# Work instruction
Count the lines in the entries below that include the word "none". Give nothing but the number.

══ Data extracts ══

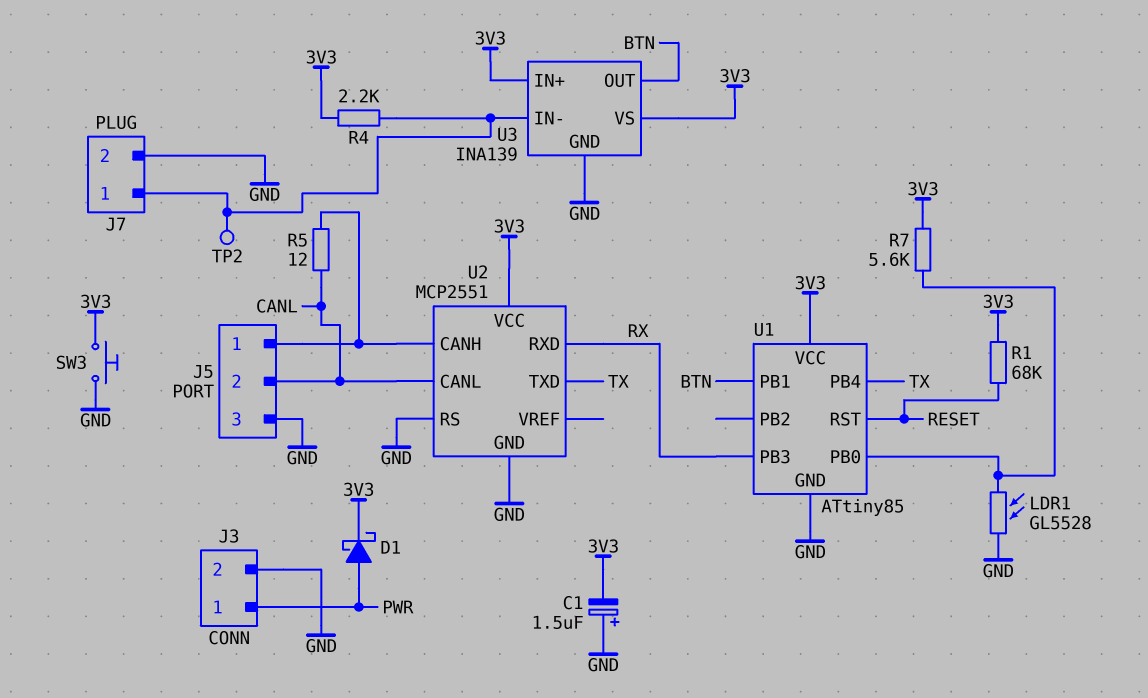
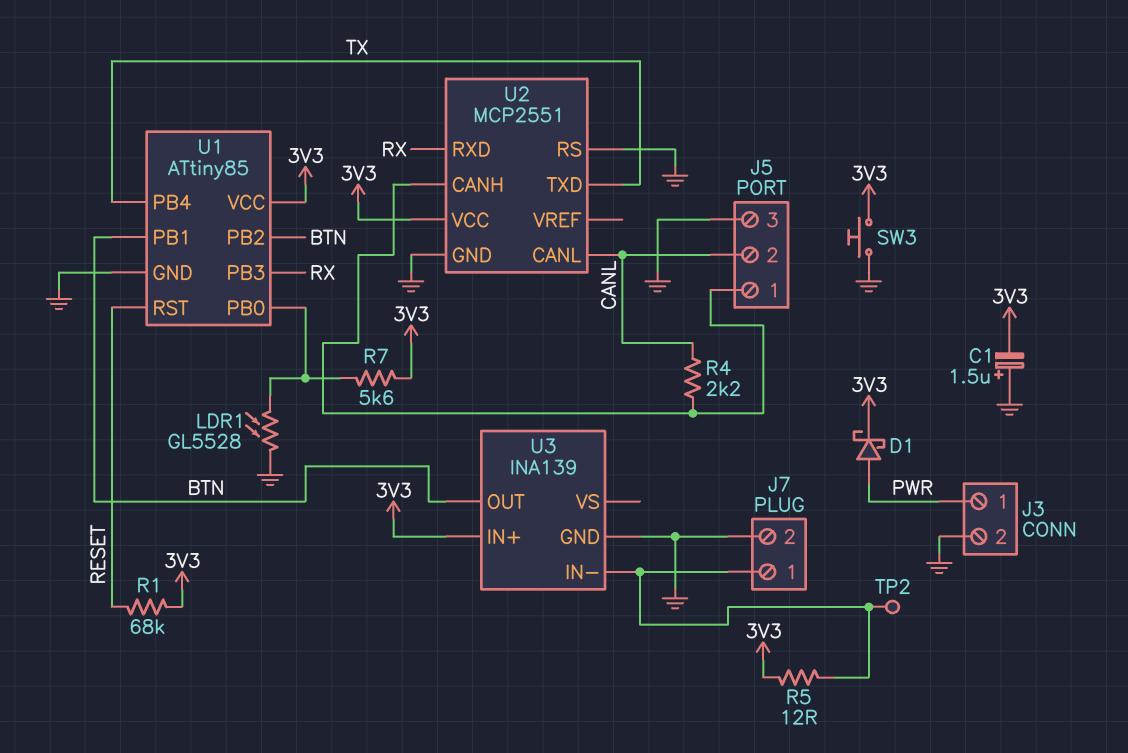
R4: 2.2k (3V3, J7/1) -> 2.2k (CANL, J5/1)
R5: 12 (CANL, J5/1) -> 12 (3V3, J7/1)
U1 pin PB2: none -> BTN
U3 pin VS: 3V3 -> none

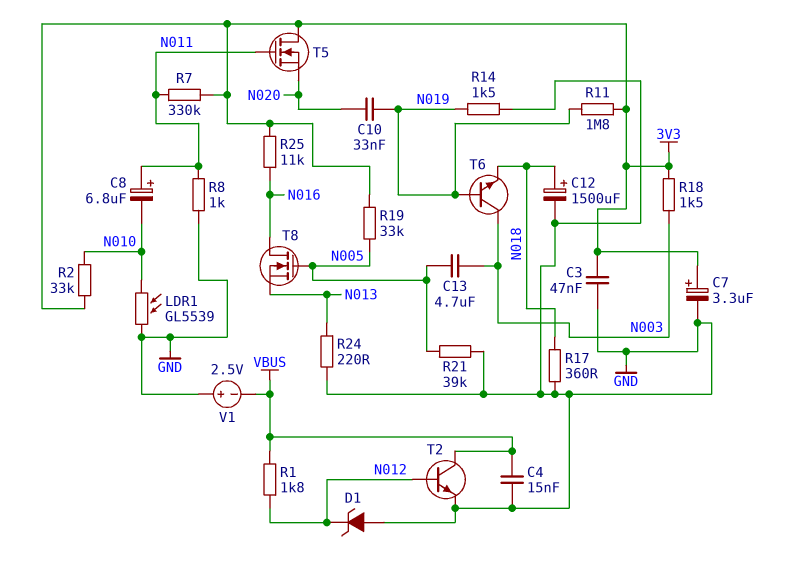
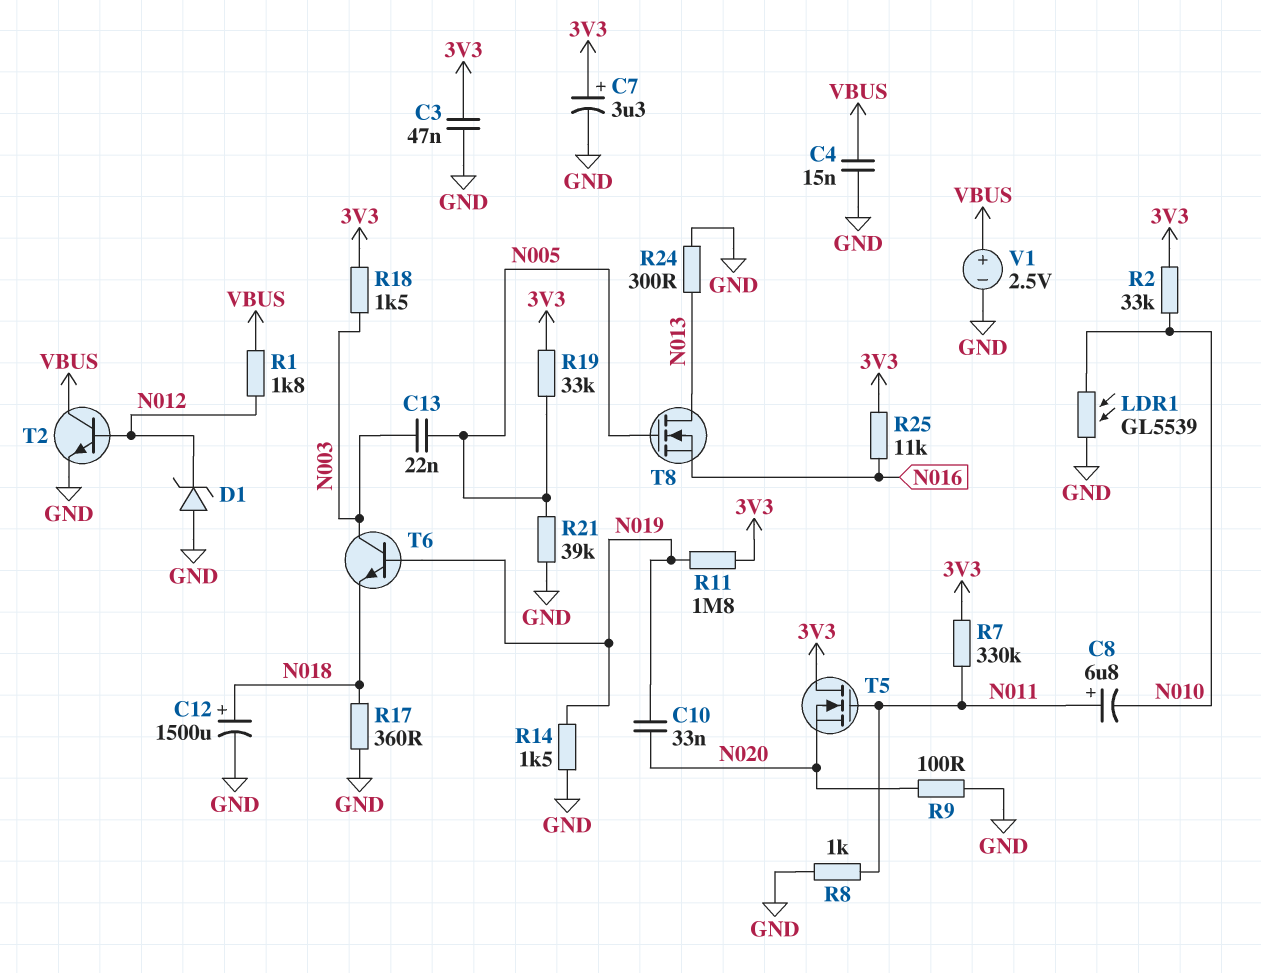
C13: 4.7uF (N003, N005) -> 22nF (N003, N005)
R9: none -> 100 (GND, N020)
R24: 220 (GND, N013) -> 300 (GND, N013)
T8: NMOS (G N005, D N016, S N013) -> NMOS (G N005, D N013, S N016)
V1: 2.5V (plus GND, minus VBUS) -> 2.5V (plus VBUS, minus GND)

═══

# Your response
3